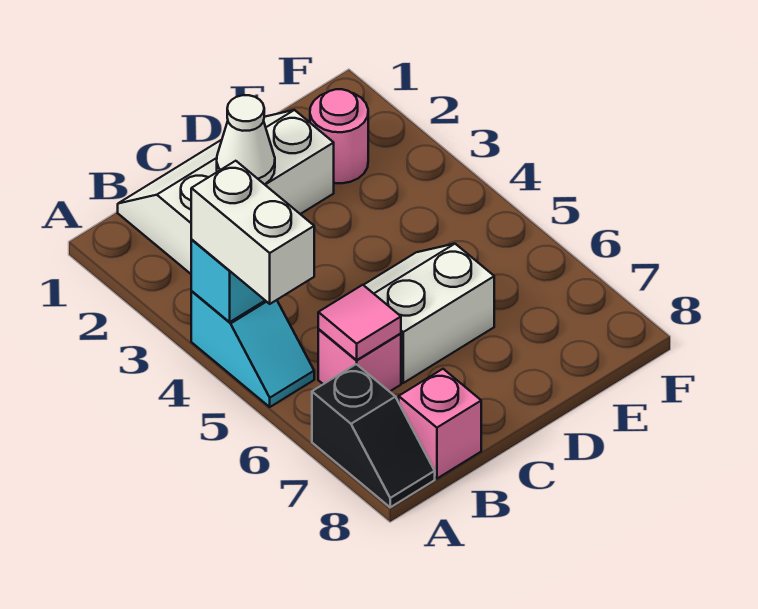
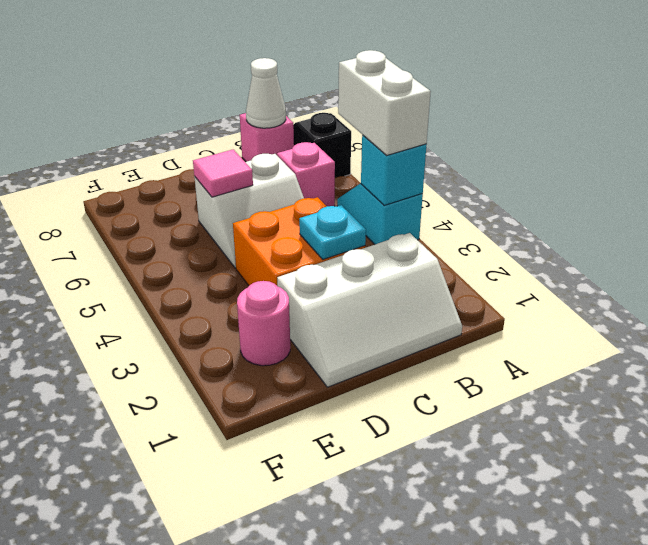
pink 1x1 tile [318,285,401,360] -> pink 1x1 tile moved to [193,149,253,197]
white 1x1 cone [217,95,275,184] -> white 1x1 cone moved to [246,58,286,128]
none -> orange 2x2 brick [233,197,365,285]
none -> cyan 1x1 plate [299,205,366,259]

* * *

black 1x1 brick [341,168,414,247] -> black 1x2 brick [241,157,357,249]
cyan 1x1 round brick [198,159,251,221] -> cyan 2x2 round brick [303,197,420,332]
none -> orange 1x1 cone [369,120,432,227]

...

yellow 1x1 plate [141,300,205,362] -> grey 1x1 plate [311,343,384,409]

*Problem statement*: Copy out, from the listing above, every line that contains the string "moved".

*Expected output*:
pink 1x1 tile [318,285,401,360] -> pink 1x1 tile moved to [193,149,253,197]
white 1x1 cone [217,95,275,184] -> white 1x1 cone moved to [246,58,286,128]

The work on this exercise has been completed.